YOUR INSTRUCTIONS:
Write out, word for word, the first line of the data below and every line after it through the one containing "IC205 pin OUT: N18 -> none".

MATERIALS PROVIDED:
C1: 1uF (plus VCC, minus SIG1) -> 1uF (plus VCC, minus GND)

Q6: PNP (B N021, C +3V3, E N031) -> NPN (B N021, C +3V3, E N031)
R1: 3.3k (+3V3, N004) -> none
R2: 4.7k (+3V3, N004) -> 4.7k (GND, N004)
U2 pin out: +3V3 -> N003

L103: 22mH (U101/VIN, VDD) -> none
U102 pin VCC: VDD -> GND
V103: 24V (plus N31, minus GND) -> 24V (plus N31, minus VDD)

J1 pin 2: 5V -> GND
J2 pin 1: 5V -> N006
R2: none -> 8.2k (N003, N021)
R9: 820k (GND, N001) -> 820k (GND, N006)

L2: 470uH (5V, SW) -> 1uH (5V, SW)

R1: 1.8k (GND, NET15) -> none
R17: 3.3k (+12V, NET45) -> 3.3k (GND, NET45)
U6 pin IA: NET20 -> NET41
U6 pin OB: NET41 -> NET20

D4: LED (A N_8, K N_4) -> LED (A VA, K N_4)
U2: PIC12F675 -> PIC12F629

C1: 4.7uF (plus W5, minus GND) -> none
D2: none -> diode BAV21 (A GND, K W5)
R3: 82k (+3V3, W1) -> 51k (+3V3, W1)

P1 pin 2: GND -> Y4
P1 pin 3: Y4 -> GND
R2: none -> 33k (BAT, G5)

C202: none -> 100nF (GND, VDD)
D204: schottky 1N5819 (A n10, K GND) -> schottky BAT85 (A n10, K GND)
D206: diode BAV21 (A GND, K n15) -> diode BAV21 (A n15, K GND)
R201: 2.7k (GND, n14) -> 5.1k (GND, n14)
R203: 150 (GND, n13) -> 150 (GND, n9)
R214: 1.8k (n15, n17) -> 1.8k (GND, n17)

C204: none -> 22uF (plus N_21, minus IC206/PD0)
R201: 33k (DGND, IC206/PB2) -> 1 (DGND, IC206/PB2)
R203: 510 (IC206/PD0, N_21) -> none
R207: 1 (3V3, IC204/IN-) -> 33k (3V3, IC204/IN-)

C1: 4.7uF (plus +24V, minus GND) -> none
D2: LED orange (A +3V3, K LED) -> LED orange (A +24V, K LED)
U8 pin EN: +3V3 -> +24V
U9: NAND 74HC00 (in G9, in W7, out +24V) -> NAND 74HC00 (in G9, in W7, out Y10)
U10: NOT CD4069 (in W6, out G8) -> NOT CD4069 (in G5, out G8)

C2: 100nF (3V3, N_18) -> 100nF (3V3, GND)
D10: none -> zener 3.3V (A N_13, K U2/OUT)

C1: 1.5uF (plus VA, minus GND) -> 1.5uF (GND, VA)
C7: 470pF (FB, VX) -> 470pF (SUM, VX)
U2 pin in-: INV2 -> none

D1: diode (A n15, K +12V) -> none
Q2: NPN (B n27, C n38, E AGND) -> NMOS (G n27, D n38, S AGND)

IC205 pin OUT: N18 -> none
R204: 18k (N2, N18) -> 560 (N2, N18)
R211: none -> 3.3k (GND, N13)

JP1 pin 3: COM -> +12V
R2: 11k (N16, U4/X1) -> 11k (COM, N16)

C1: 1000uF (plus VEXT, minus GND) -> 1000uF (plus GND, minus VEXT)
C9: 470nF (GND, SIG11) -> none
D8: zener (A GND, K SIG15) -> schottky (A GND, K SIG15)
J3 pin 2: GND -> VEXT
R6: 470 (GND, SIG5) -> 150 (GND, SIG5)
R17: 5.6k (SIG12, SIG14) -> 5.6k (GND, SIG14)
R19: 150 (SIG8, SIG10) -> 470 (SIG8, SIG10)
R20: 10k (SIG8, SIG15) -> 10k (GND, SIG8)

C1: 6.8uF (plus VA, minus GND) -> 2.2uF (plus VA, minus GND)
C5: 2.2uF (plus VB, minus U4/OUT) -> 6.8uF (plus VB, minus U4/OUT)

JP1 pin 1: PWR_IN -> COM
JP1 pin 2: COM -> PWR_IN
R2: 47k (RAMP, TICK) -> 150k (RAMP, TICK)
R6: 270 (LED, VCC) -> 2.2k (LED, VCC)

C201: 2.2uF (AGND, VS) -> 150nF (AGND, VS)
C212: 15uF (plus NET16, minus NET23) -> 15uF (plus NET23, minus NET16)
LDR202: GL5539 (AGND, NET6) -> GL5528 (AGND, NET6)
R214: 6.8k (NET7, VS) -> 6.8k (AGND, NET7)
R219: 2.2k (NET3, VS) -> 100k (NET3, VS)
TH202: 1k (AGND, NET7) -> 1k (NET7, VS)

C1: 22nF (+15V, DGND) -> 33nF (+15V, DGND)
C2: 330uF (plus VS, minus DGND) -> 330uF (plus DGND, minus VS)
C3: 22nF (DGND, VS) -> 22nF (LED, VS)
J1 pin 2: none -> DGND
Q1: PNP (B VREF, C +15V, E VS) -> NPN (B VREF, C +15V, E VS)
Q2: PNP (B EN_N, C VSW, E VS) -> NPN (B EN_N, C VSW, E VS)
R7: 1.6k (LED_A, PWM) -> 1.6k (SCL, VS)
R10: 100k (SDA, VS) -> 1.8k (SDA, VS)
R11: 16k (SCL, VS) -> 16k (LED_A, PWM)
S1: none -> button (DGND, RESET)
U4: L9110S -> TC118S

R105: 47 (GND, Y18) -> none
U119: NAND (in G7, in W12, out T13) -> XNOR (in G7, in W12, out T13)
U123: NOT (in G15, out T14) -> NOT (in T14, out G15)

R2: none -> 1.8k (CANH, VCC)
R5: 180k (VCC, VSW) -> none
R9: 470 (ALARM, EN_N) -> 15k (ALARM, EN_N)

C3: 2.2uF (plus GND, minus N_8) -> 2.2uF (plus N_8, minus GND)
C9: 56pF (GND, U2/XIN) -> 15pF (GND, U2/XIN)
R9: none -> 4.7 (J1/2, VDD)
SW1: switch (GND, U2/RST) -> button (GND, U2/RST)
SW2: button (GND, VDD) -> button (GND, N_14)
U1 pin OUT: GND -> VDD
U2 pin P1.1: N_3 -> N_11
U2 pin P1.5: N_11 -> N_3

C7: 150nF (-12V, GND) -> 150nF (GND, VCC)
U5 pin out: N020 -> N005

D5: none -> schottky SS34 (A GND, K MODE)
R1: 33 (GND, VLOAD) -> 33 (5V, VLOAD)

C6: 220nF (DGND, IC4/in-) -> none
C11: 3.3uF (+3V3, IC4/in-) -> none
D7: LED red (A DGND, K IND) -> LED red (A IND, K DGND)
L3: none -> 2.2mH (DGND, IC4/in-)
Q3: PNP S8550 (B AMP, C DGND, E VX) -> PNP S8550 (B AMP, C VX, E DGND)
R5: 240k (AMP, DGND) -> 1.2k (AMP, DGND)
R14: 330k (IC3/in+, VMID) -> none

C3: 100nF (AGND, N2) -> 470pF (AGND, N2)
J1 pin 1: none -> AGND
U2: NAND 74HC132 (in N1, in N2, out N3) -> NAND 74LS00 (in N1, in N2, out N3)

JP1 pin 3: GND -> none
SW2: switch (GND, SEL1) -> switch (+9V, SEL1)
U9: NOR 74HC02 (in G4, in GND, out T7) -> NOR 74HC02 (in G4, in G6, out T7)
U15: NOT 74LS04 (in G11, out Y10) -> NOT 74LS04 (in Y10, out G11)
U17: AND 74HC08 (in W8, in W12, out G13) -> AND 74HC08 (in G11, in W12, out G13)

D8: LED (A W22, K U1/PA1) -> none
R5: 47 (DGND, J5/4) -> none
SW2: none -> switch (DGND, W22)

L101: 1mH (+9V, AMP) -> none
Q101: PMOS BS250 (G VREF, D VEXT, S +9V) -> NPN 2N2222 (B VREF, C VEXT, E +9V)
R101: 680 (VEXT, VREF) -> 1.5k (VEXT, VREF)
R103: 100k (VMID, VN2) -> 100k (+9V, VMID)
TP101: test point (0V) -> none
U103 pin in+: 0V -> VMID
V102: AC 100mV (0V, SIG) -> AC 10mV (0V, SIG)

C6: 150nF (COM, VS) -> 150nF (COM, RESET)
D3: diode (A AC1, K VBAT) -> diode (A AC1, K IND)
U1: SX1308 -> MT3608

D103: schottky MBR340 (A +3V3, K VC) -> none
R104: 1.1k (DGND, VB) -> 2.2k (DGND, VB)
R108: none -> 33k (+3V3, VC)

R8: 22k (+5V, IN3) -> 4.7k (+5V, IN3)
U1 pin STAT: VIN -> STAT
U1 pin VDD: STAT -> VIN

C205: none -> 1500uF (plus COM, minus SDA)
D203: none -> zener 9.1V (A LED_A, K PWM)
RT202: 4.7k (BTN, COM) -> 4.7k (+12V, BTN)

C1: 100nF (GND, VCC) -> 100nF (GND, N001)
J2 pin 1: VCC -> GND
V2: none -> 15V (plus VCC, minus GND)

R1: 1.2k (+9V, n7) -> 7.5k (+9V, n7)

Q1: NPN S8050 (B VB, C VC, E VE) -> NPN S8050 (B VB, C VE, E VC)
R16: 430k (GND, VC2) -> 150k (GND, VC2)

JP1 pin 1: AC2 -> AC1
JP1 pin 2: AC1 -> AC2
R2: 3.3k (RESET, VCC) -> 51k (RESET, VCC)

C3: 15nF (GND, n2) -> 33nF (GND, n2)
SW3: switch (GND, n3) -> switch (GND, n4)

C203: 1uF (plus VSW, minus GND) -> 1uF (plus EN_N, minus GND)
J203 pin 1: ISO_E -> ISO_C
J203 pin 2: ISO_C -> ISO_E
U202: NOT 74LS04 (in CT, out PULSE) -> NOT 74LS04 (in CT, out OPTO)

TASK RESPONSE:
C1: 1uF (plus VCC, minus SIG1) -> 1uF (plus VCC, minus GND)

Q6: PNP (B N021, C +3V3, E N031) -> NPN (B N021, C +3V3, E N031)
R1: 3.3k (+3V3, N004) -> none
R2: 4.7k (+3V3, N004) -> 4.7k (GND, N004)
U2 pin out: +3V3 -> N003

L103: 22mH (U101/VIN, VDD) -> none
U102 pin VCC: VDD -> GND
V103: 24V (plus N31, minus GND) -> 24V (plus N31, minus VDD)

J1 pin 2: 5V -> GND
J2 pin 1: 5V -> N006
R2: none -> 8.2k (N003, N021)
R9: 820k (GND, N001) -> 820k (GND, N006)

L2: 470uH (5V, SW) -> 1uH (5V, SW)

R1: 1.8k (GND, NET15) -> none
R17: 3.3k (+12V, NET45) -> 3.3k (GND, NET45)
U6 pin IA: NET20 -> NET41
U6 pin OB: NET41 -> NET20

D4: LED (A N_8, K N_4) -> LED (A VA, K N_4)
U2: PIC12F675 -> PIC12F629

C1: 4.7uF (plus W5, minus GND) -> none
D2: none -> diode BAV21 (A GND, K W5)
R3: 82k (+3V3, W1) -> 51k (+3V3, W1)

P1 pin 2: GND -> Y4
P1 pin 3: Y4 -> GND
R2: none -> 33k (BAT, G5)

C202: none -> 100nF (GND, VDD)
D204: schottky 1N5819 (A n10, K GND) -> schottky BAT85 (A n10, K GND)
D206: diode BAV21 (A GND, K n15) -> diode BAV21 (A n15, K GND)
R201: 2.7k (GND, n14) -> 5.1k (GND, n14)
R203: 150 (GND, n13) -> 150 (GND, n9)
R214: 1.8k (n15, n17) -> 1.8k (GND, n17)

C204: none -> 22uF (plus N_21, minus IC206/PD0)
R201: 33k (DGND, IC206/PB2) -> 1 (DGND, IC206/PB2)
R203: 510 (IC206/PD0, N_21) -> none
R207: 1 (3V3, IC204/IN-) -> 33k (3V3, IC204/IN-)

C1: 4.7uF (plus +24V, minus GND) -> none
D2: LED orange (A +3V3, K LED) -> LED orange (A +24V, K LED)
U8 pin EN: +3V3 -> +24V
U9: NAND 74HC00 (in G9, in W7, out +24V) -> NAND 74HC00 (in G9, in W7, out Y10)
U10: NOT CD4069 (in W6, out G8) -> NOT CD4069 (in G5, out G8)

C2: 100nF (3V3, N_18) -> 100nF (3V3, GND)
D10: none -> zener 3.3V (A N_13, K U2/OUT)

C1: 1.5uF (plus VA, minus GND) -> 1.5uF (GND, VA)
C7: 470pF (FB, VX) -> 470pF (SUM, VX)
U2 pin in-: INV2 -> none

D1: diode (A n15, K +12V) -> none
Q2: NPN (B n27, C n38, E AGND) -> NMOS (G n27, D n38, S AGND)

IC205 pin OUT: N18 -> none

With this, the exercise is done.